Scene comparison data
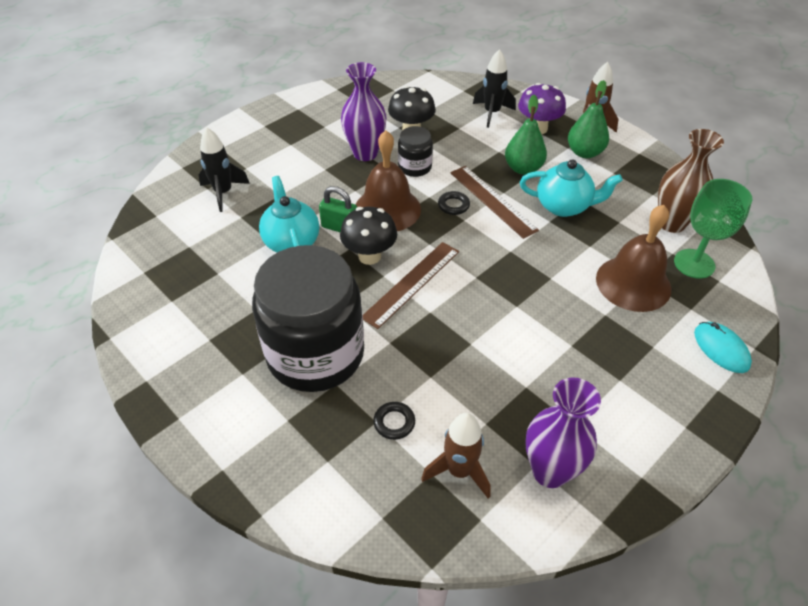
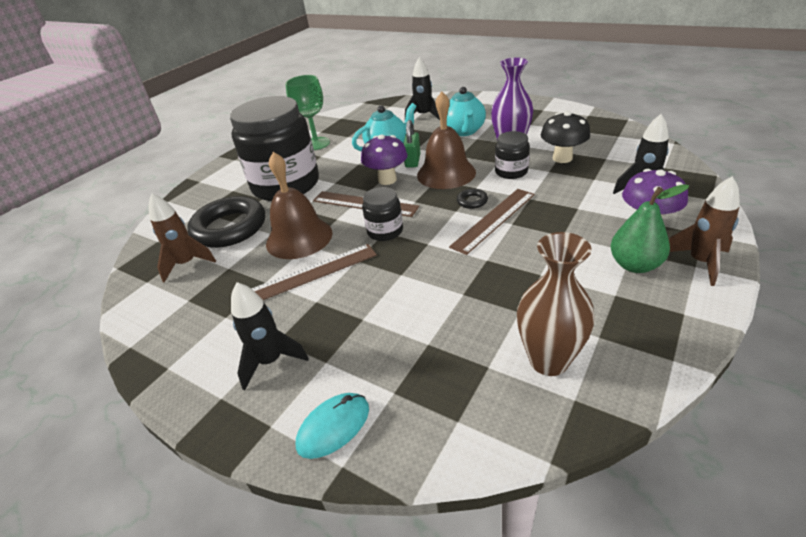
camera: 80 degrees right, 10 degrees down
black mushroom [340,207,397,265] -> purple mushroom [361,134,408,185]
black ring [373,402,415,440] -> black ring [187,196,265,248], size x2.49
green pear [505,95,547,175] -> none
turquoise teapot [520,159,622,217] -> turquoise teapot moved to [447,87,486,136]
purple vase [526,377,601,488] -> none
brown bell [596,205,672,312] -> brown bell moved to [266,152,333,259]
green goblet [674,179,752,279] -> green goblet moved to [285,75,330,150]
none -> black rocket [231,282,309,390]
none -> brown ruler [251,244,377,300]
none -> black jar [362,187,403,241]

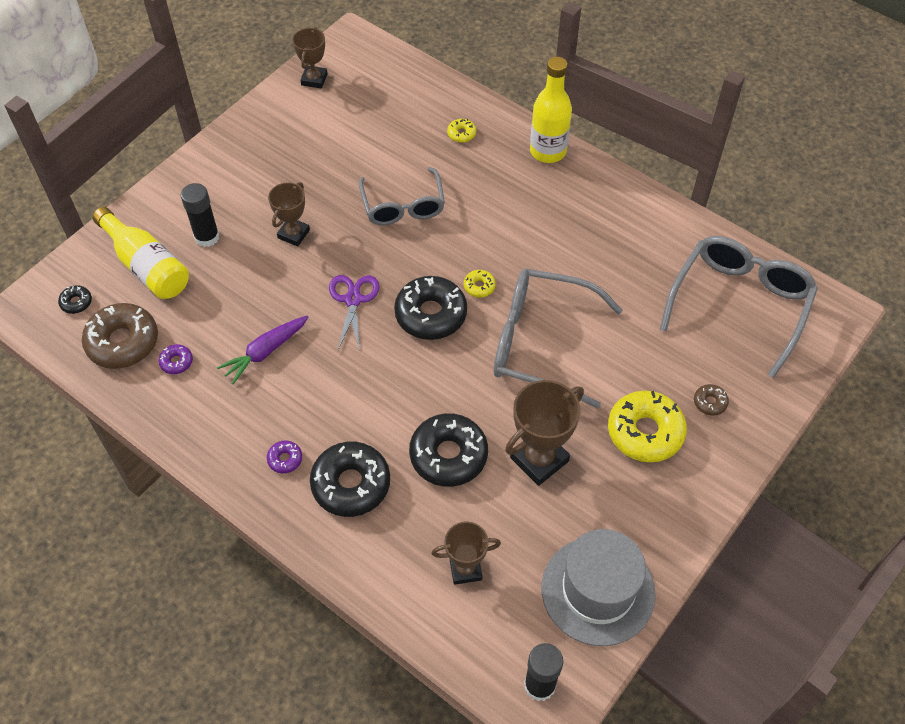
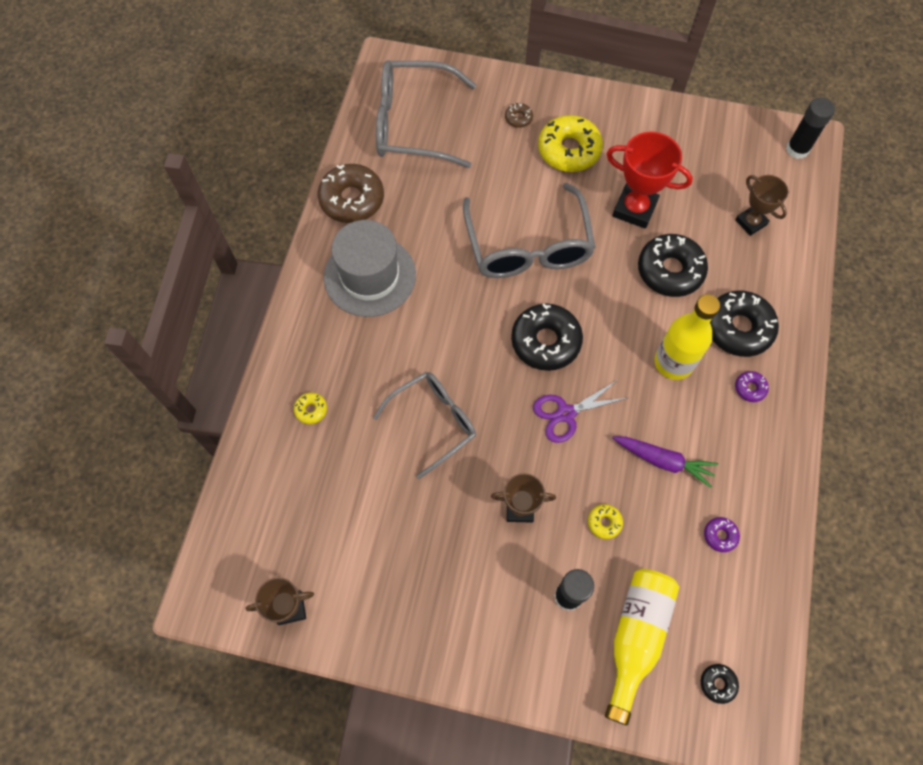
camera: 115 degrees left, 10 degrees up
brown donut [82,303,158,369] -> brown donut moved to [318,164,384,223]
yellow donut [464,270,496,298] -> yellow donut moved to [588,504,623,539]
brown trophy [505,380,584,486] -> red trophy [607,132,693,229]
yellow bottle [530,57,572,163] -> yellow bottle moved to [655,294,720,380]
grey hat [542,529,656,646] -> grey hat moved to [324,220,416,317]

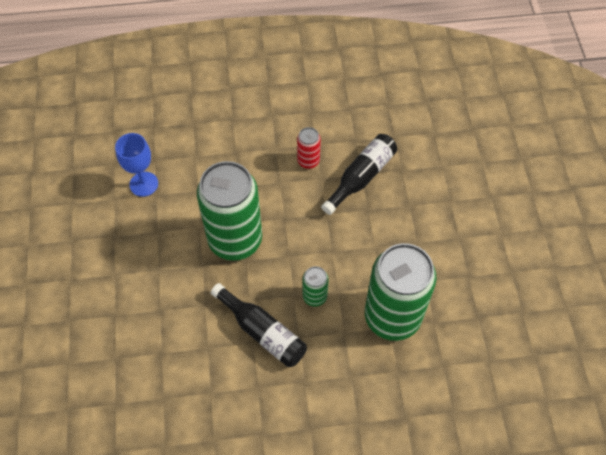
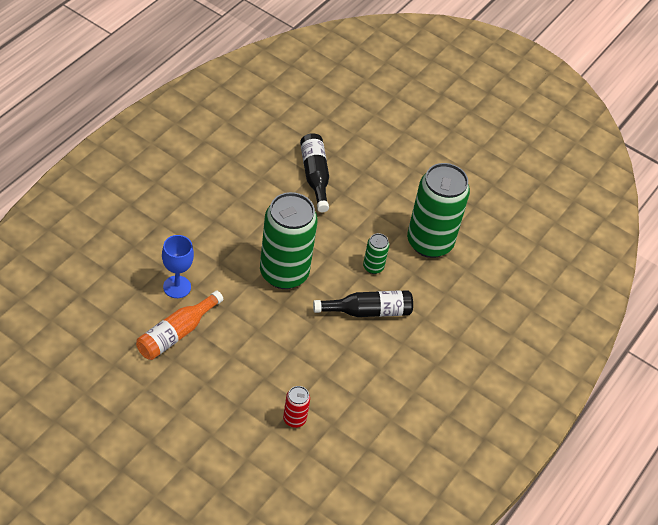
camera: 55 degrees left, 10 degrees down
red can [297,127,321,169] -> red can moved to [283,386,310,428]
none -> orange bottle [136,291,223,360]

• **TASK**:
Reproduce verbatim the lines above, from the line with "camera: 115 degrees left, 10 degrees up" through the line with "brown trophy [505,380,584,486]".

• **SOLUTION FOR THIS TASK**:
camera: 115 degrees left, 10 degrees up
brown donut [82,303,158,369] -> brown donut moved to [318,164,384,223]
yellow donut [464,270,496,298] -> yellow donut moved to [588,504,623,539]
brown trophy [505,380,584,486] -> red trophy [607,132,693,229]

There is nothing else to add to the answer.